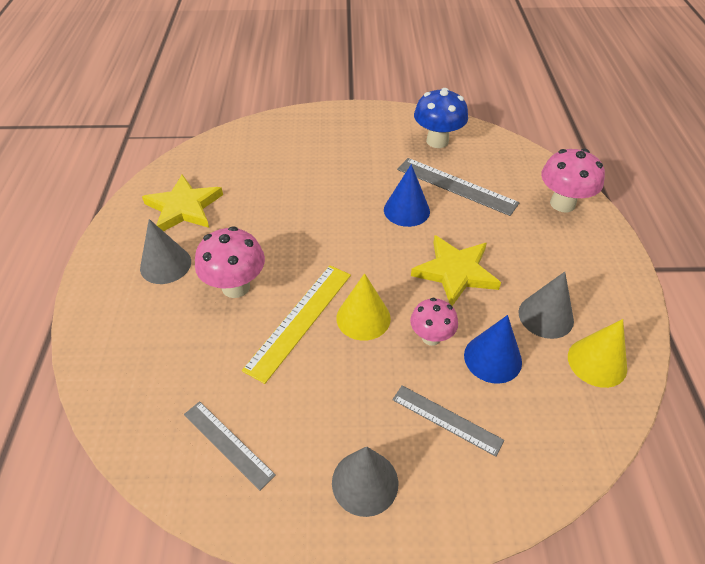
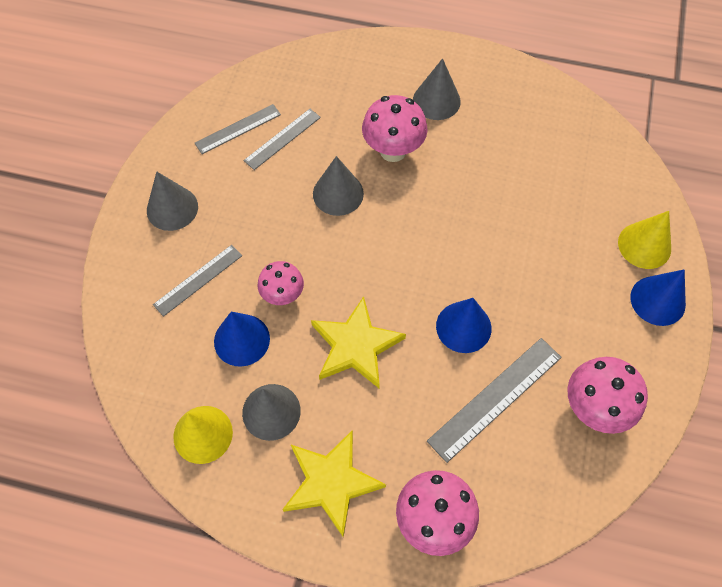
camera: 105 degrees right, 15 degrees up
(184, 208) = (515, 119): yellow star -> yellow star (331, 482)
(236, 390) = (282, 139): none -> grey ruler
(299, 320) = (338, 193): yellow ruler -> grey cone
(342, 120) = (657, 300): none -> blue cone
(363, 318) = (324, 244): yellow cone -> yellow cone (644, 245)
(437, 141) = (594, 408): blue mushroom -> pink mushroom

☆ ☆ ☆ ☆

Repeat the material verbatim. Do not carry over any picture.

> [WRITTEN RESPONSE]
camera: 105 degrees right, 15 degrees up
(184, 208) = (515, 119): yellow star -> yellow star (331, 482)
(236, 390) = (282, 139): none -> grey ruler
(299, 320) = (338, 193): yellow ruler -> grey cone
(342, 120) = (657, 300): none -> blue cone
(363, 318) = (324, 244): yellow cone -> yellow cone (644, 245)
(437, 141) = (594, 408): blue mushroom -> pink mushroom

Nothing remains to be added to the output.